• **Your instructions**
Transcribe the entries exactly as given and skip whatever images they hold.

---------- Supplied material ----------

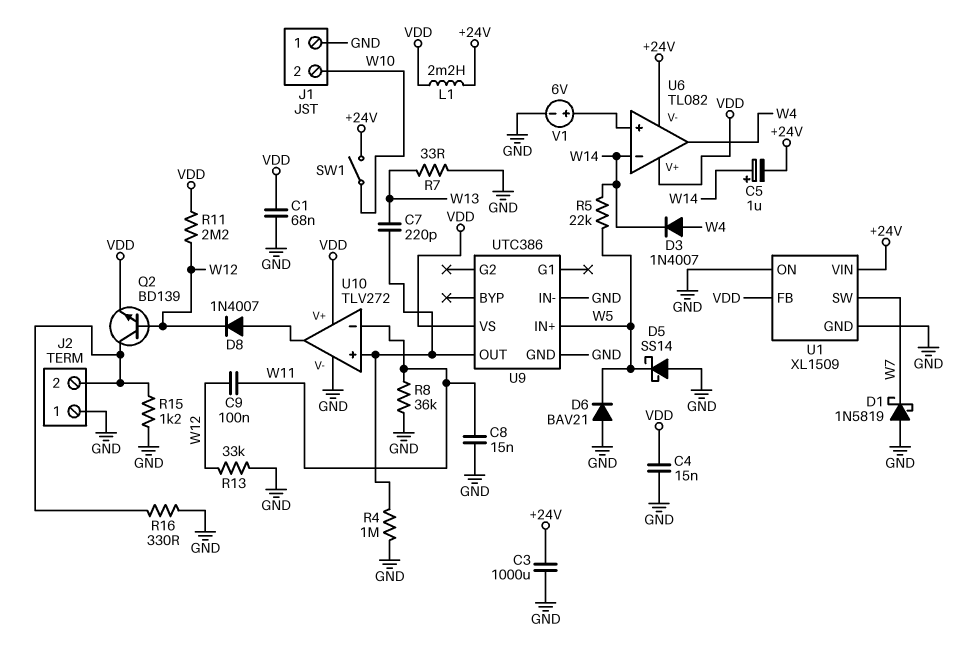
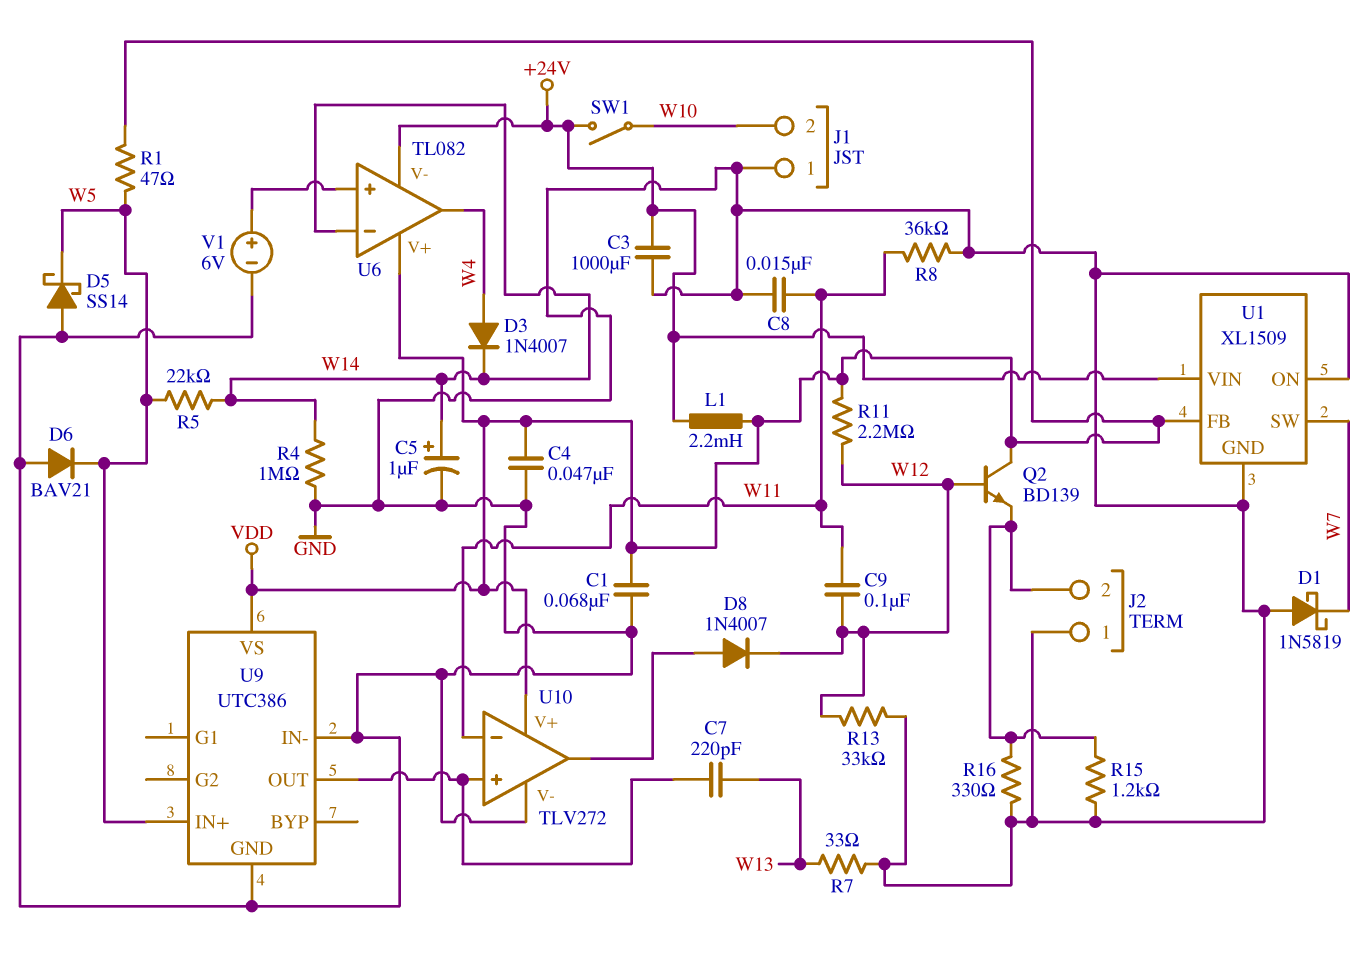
C4: 15nF (GND, VDD) -> 47nF (GND, VDD)
C5: 1uF (plus W14, minus +24V) -> 1uF (plus W14, minus GND)
Q2: NPN BD139 (B W12, C J2/2, E VDD) -> NPN BD139 (B W12, C VDD, E J2/2)
R1: none -> 47 (VDD, W5)
R4: 1M (GND, U9/OUT) -> 1M (GND, W14)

----------

• **Output below**
C4: 15nF (GND, VDD) -> 47nF (GND, VDD)
C5: 1uF (plus W14, minus +24V) -> 1uF (plus W14, minus GND)
Q2: NPN BD139 (B W12, C J2/2, E VDD) -> NPN BD139 (B W12, C VDD, E J2/2)
R1: none -> 47 (VDD, W5)
R4: 1M (GND, U9/OUT) -> 1M (GND, W14)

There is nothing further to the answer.